__Stored items from a collection__
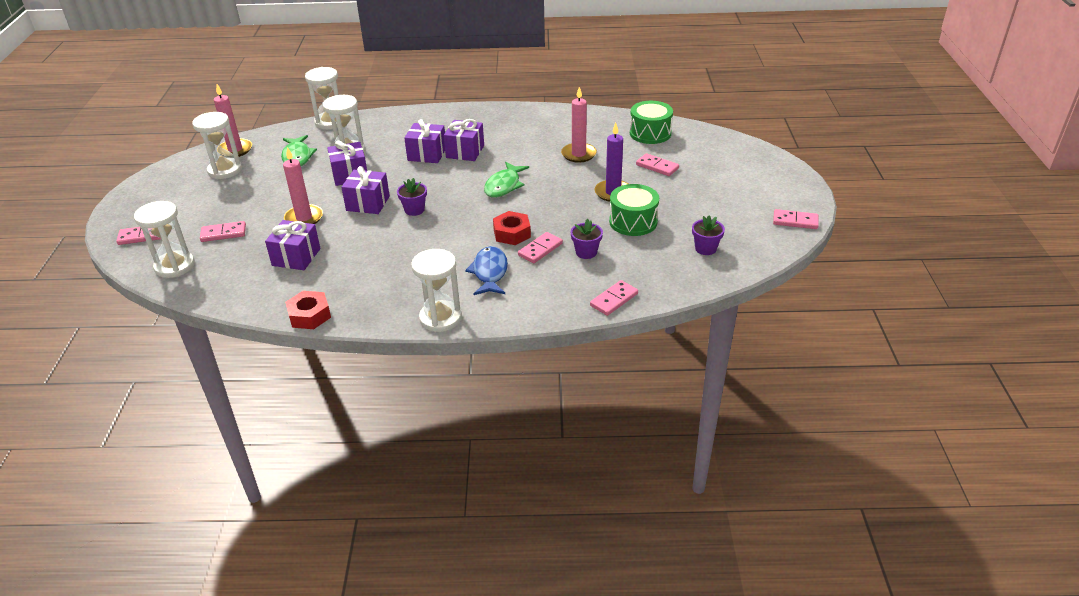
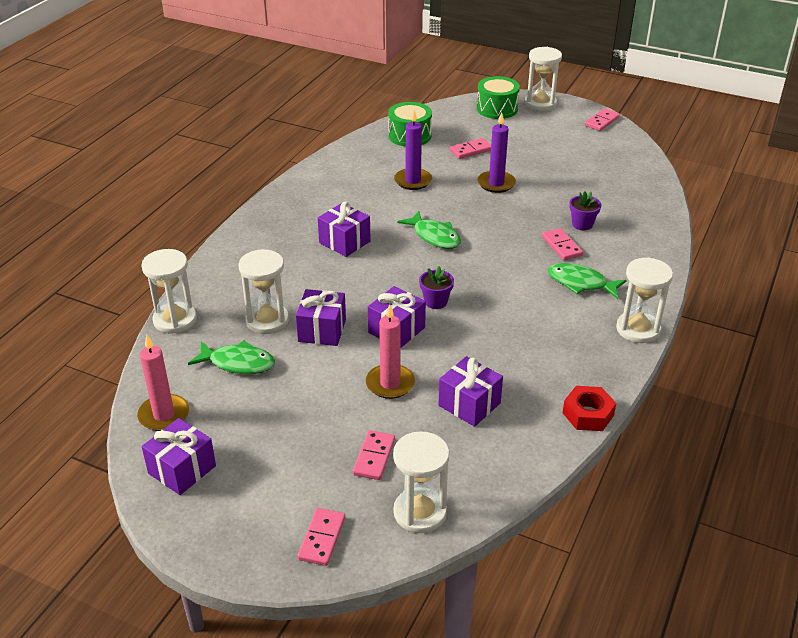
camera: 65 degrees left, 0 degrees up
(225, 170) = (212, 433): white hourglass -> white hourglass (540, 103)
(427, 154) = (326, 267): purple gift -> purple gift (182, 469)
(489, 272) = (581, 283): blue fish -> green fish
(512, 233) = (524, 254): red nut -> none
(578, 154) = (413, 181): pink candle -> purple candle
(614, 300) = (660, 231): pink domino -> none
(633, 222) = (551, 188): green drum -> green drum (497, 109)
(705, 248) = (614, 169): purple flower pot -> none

__Work item__
Your copy should hold every record word for word and none of the pictures.

__Problem solution__
camera: 65 degrees left, 0 degrees up
(225, 170) = (212, 433): white hourglass -> white hourglass (540, 103)
(427, 154) = (326, 267): purple gift -> purple gift (182, 469)
(489, 272) = (581, 283): blue fish -> green fish
(512, 233) = (524, 254): red nut -> none
(578, 154) = (413, 181): pink candle -> purple candle
(614, 300) = (660, 231): pink domino -> none
(633, 222) = (551, 188): green drum -> green drum (497, 109)
(705, 248) = (614, 169): purple flower pot -> none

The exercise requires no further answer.